### Exercise
Find the line with "camera: 85 degrees left, 10 degrees down" and the line with "(396, 212) = (378, 293): green" in the entries below; output exactly those two lines, every line between them, and no others.

START Data supplied

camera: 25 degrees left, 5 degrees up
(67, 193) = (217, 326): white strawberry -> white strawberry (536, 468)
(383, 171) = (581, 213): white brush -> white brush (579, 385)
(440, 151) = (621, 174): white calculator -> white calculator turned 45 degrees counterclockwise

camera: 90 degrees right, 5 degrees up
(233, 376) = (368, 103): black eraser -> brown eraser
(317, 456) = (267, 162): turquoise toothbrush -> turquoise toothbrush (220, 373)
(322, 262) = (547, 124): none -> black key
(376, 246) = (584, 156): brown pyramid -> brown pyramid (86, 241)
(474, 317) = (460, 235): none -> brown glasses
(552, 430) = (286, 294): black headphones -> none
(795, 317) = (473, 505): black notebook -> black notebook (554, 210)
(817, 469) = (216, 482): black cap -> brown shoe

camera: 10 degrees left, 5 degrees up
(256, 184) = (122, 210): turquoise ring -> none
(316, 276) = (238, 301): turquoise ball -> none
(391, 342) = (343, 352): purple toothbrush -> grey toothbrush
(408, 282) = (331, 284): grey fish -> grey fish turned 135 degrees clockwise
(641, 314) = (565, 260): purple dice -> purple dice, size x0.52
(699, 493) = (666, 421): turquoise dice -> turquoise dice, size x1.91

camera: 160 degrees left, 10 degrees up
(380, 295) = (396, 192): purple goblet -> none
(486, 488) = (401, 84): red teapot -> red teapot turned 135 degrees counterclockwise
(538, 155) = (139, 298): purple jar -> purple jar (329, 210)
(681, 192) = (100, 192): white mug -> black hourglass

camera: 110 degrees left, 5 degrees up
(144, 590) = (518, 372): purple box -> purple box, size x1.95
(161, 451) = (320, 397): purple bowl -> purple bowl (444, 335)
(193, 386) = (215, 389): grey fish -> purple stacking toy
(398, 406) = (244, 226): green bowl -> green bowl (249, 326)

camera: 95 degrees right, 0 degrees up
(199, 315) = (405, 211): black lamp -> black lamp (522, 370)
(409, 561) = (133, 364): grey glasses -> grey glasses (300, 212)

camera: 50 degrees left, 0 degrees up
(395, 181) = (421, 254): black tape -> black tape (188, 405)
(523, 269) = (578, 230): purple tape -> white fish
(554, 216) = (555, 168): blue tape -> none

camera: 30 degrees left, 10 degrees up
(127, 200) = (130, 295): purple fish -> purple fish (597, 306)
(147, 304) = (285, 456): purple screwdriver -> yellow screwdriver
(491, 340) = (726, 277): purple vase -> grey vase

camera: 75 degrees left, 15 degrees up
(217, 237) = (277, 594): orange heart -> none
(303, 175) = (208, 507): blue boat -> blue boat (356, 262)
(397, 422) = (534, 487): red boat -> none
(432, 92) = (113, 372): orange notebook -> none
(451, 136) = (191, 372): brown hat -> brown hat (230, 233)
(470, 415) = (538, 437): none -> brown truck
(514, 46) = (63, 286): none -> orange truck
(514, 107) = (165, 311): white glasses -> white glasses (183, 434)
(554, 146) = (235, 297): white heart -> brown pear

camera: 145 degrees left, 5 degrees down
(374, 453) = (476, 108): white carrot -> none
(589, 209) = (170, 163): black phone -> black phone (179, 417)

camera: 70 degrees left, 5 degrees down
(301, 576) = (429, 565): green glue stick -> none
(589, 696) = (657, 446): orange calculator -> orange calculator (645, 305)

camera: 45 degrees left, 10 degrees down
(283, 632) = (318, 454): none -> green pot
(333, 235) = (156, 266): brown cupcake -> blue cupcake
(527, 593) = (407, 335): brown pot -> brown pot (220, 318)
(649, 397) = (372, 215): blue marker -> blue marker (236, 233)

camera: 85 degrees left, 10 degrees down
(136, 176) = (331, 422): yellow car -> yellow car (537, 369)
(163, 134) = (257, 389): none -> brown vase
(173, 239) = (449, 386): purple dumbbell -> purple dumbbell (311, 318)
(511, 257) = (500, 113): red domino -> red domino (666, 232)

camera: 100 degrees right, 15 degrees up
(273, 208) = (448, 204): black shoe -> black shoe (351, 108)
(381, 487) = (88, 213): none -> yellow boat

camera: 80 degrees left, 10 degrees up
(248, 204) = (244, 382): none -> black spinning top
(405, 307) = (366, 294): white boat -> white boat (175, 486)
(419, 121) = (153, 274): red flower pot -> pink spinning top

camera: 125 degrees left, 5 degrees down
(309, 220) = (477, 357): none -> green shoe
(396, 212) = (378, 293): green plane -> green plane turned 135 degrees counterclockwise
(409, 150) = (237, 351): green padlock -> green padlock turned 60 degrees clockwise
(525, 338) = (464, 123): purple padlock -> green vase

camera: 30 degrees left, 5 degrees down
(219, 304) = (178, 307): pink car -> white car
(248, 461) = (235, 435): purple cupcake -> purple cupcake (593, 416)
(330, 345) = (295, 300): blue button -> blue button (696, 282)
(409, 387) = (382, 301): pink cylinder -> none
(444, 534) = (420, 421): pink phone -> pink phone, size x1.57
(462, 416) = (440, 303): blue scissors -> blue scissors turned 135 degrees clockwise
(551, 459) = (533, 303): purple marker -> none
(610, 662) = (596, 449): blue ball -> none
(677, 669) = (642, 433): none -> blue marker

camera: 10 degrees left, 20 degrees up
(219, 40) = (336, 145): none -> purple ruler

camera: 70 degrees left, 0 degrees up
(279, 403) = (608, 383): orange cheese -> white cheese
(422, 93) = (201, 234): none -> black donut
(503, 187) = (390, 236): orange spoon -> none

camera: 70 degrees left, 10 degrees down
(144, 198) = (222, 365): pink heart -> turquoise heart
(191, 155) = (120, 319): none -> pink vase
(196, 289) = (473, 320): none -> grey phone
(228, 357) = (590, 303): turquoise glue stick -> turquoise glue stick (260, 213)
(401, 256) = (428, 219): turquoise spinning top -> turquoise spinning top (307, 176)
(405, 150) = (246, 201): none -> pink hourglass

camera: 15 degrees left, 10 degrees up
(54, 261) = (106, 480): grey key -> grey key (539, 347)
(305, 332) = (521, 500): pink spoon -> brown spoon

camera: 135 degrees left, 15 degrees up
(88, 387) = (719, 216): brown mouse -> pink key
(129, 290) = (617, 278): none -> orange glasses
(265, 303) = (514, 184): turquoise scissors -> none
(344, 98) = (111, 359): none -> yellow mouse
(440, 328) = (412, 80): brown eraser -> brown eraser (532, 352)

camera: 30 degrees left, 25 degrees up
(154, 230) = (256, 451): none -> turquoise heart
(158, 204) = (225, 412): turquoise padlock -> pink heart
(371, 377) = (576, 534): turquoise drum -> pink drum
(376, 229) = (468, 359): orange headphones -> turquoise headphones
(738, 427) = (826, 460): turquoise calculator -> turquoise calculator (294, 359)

END Data supplied

### Result of this task
camera: 85 degrees left, 10 degrees down
(136, 176) = (331, 422): yellow car -> yellow car (537, 369)
(163, 134) = (257, 389): none -> brown vase
(173, 239) = (449, 386): purple dumbbell -> purple dumbbell (311, 318)
(511, 257) = (500, 113): red domino -> red domino (666, 232)

camera: 100 degrees right, 15 degrees up
(273, 208) = (448, 204): black shoe -> black shoe (351, 108)
(381, 487) = (88, 213): none -> yellow boat

camera: 80 degrees left, 10 degrees up
(248, 204) = (244, 382): none -> black spinning top
(405, 307) = (366, 294): white boat -> white boat (175, 486)
(419, 121) = (153, 274): red flower pot -> pink spinning top

camera: 125 degrees left, 5 degrees down
(309, 220) = (477, 357): none -> green shoe
(396, 212) = (378, 293): green plane -> green plane turned 135 degrees counterclockwise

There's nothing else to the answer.